• **INSTRUCTIONS TO FOLLOW**
The answer is every line in the data below that contains the word "white".

• **INPUT FOR THIS TASK**
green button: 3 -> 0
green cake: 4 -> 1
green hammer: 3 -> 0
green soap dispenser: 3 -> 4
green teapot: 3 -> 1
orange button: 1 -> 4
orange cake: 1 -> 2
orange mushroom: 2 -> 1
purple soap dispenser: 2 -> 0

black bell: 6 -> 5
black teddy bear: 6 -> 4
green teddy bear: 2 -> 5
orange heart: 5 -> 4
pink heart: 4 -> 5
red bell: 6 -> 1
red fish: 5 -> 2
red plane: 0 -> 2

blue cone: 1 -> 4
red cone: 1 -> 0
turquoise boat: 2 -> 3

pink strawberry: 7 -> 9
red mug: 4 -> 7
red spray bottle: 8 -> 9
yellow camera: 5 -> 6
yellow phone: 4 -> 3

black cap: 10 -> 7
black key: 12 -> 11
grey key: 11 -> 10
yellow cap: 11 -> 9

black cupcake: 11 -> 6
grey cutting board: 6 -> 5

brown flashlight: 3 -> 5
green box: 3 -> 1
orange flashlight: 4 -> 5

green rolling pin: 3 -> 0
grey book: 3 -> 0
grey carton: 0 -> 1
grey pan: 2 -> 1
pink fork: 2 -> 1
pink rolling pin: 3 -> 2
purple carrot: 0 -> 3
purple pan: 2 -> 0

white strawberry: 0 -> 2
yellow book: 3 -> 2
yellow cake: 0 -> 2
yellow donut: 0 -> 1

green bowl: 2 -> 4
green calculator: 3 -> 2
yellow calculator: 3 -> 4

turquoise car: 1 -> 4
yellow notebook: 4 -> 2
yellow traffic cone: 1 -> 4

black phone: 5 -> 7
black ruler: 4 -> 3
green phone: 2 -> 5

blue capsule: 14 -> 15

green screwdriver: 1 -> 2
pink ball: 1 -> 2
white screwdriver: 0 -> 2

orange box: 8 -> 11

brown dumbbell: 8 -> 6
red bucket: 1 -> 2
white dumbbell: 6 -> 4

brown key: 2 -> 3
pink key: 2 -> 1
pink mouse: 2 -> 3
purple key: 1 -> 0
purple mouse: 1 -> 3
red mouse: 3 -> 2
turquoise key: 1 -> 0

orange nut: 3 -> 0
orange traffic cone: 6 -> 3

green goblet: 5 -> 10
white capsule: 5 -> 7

• **REPLY TO THE TASK**
white strawberry: 0 -> 2
white screwdriver: 0 -> 2
white dumbbell: 6 -> 4
white capsule: 5 -> 7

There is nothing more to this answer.